- WHAT THE TASK REQUIRES
Both the line with "- moved: white" and the line with "- moved: turquoise" in the records below must appear in the output, along with every line between them, exactly and with nothing added.

- DATA SHOWN
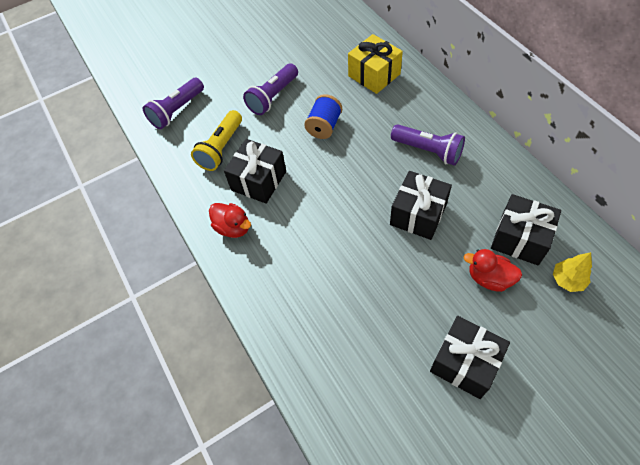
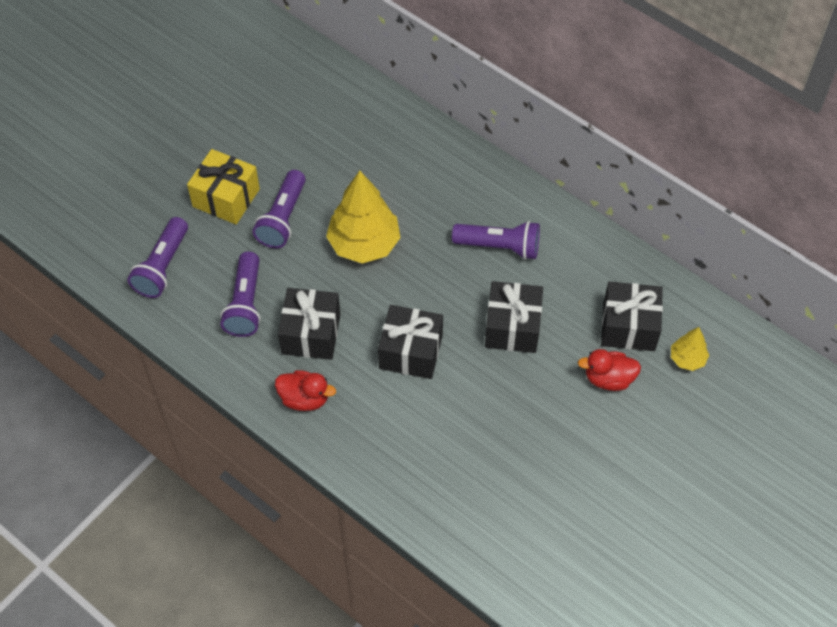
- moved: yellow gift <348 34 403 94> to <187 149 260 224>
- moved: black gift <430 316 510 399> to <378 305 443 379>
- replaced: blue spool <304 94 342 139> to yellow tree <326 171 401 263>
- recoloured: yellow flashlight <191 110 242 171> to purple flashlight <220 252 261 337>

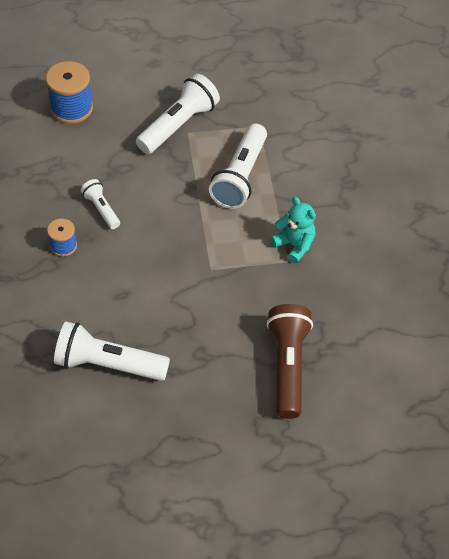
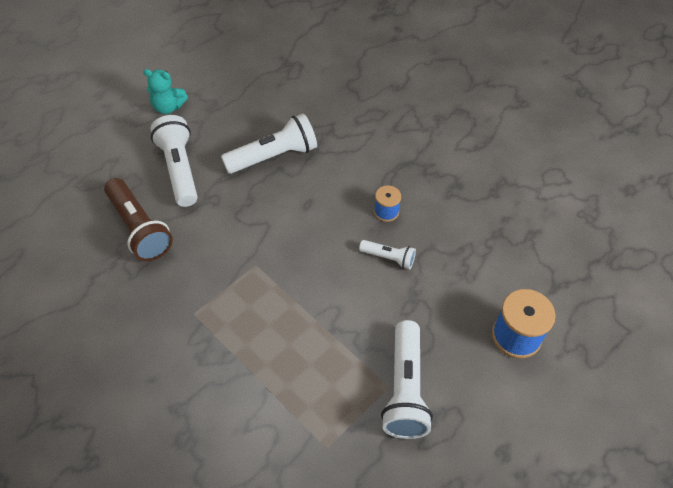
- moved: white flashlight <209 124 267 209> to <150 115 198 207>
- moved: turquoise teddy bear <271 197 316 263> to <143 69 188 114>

---

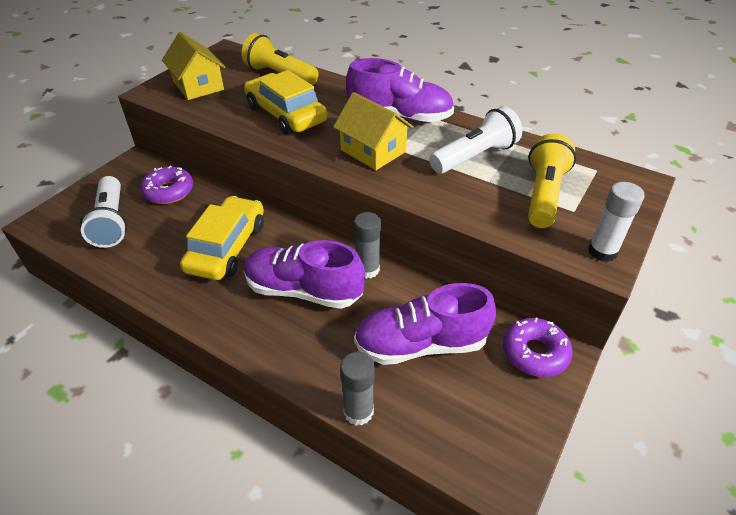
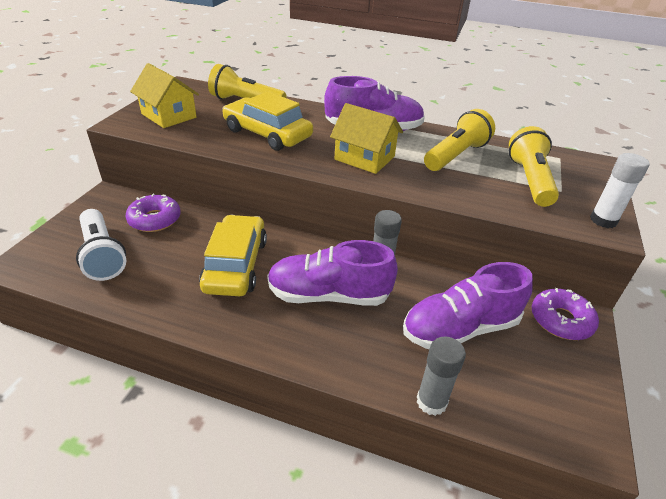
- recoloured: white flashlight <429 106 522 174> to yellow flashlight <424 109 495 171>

...

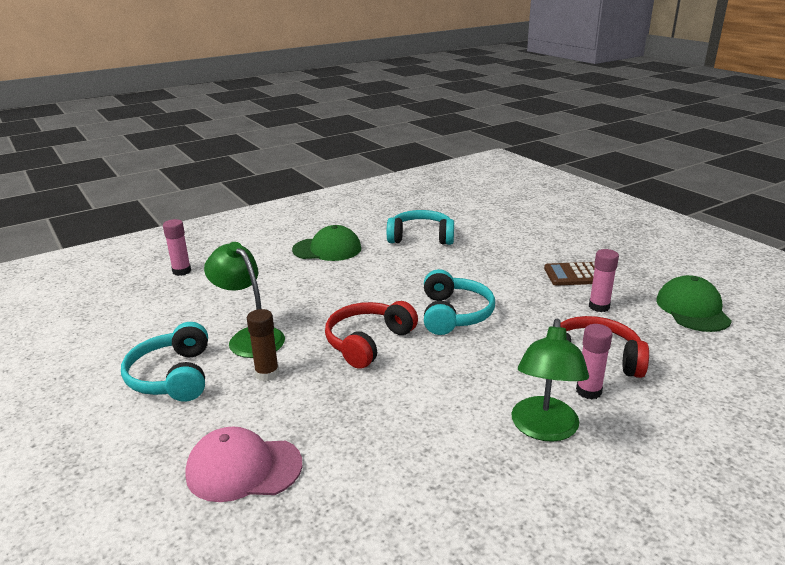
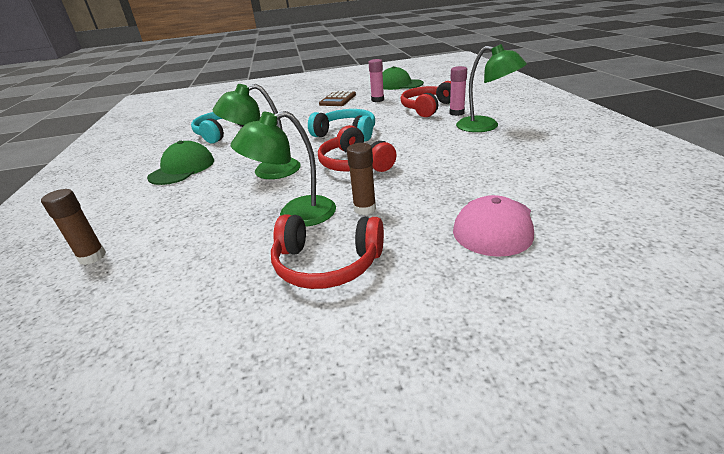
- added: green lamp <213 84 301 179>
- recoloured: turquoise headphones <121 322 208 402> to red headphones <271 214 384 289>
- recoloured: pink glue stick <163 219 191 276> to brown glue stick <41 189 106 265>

- RESULT OF THIS EXERCISE
- moved: white flashlight <209 124 267 209> to <150 115 198 207>
- moved: turquoise teddy bear <271 197 316 263> to <143 69 188 114>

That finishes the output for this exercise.